[Pixel coordinate polygons]
<<<<

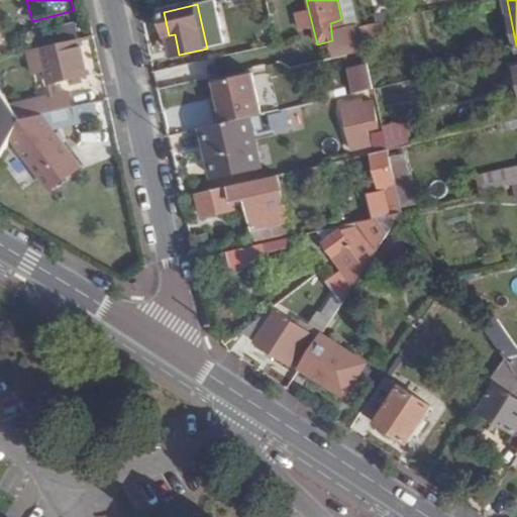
[(173,56),(179,55),(175,34),(169,35),(173,56)]
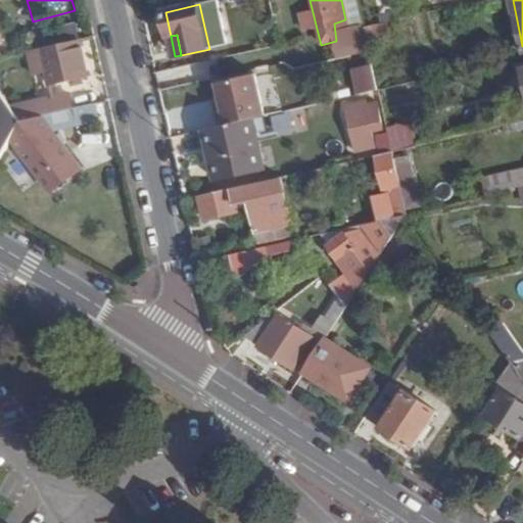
[(87,77),(79,41),(30,51),(32,63),(37,62),(38,70),(45,70),(49,86),(87,77)]
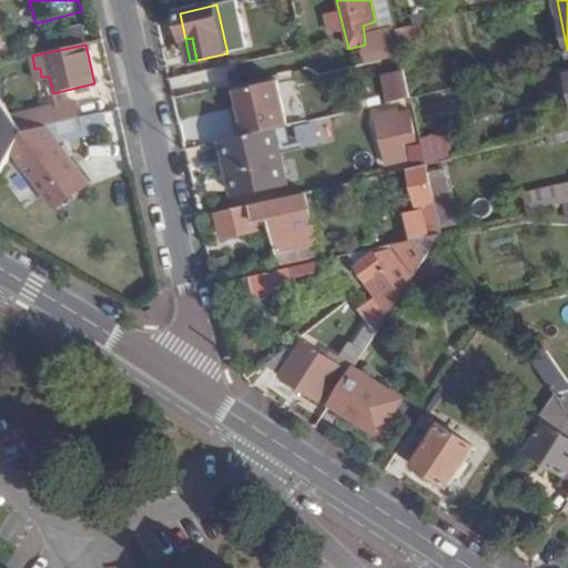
[(388,73),(393,101),(404,100),(399,72),(388,73)]
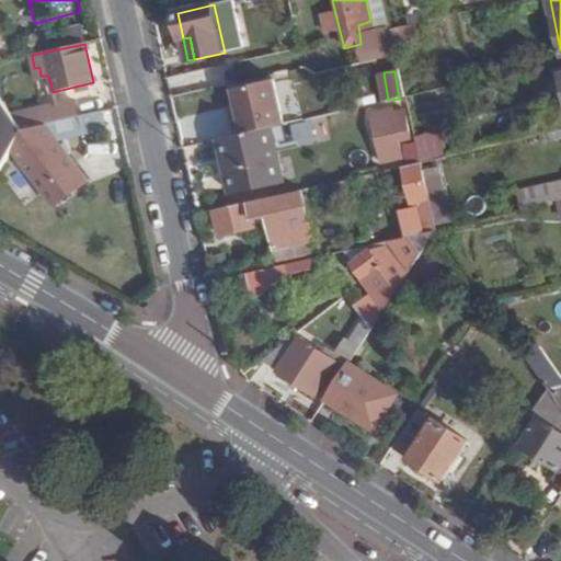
[(375,101),(385,101),(386,72),(375,72),(375,101)]
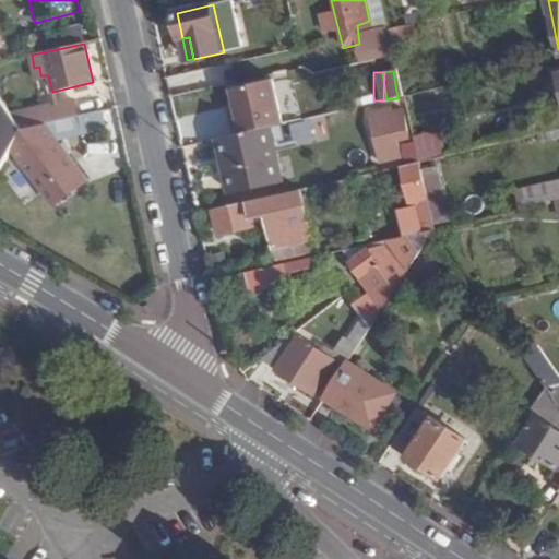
[(24,129),(99,110),(96,96),(14,117),(24,129)]
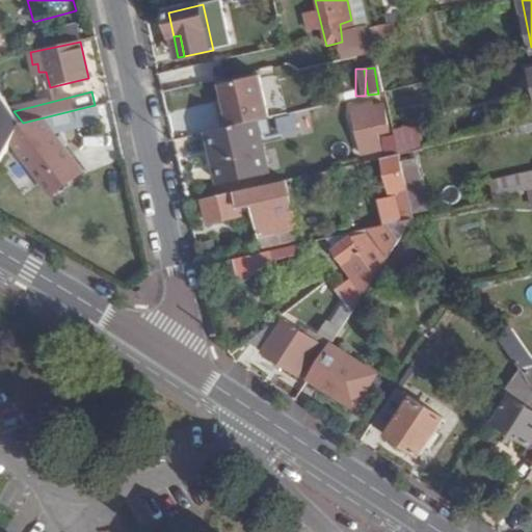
[(0,164),(1,163),(11,143),(23,123),(14,111),(1,94),(0,95),(0,164)]
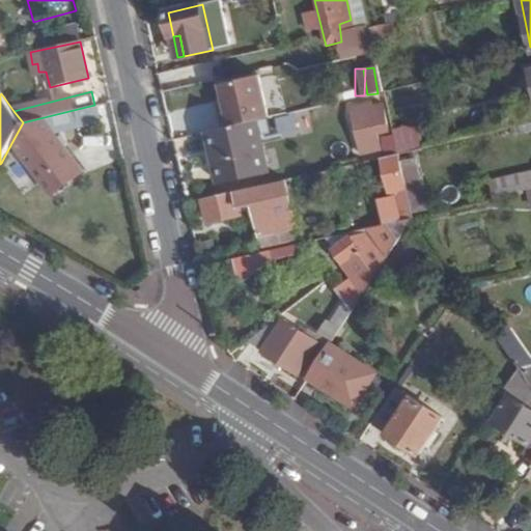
[(371,102),(351,106),(362,154),(379,149),(375,135),(390,132),(385,105),(371,107),(371,102)]
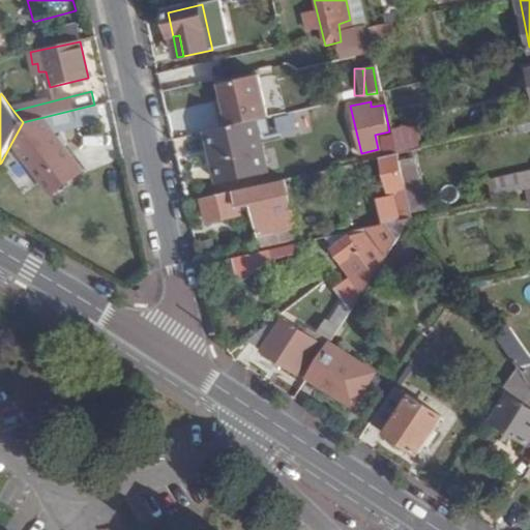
[(97,120),(94,105),(23,122),(11,143),(53,193),(82,170),(53,130),(97,120)]
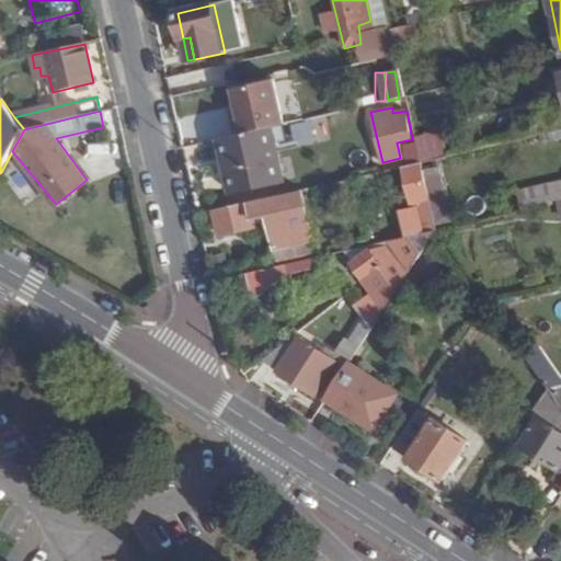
[(336,112),(315,116),(317,130),(339,125),(336,112)]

>>>>

**WORK REQUIRED:**
Quote every line of the records above exactly; no picture is to be copied.

**REPLY TO THE EXERCISE:**
[(173,56),(179,55),(175,34),(169,35),(173,56)]
[(87,77),(79,41),(30,51),(32,63),(37,62),(38,70),(45,70),(49,86),(87,77)]
[(388,73),(393,101),(404,100),(399,72),(388,73)]
[(375,101),(385,101),(386,72),(375,72),(375,101)]
[(24,129),(99,110),(96,96),(14,117),(24,129)]
[(0,164),(1,163),(11,143),(23,123),(14,111),(1,94),(0,95),(0,164)]
[(371,102),(351,106),(362,154),(379,149),(375,135),(390,132),(385,105),(371,107),(371,102)]
[(97,120),(94,105),(23,122),(11,143),(53,193),(82,170),(53,130),(97,120)]
[(336,112),(315,116),(317,130),(339,125),(336,112)]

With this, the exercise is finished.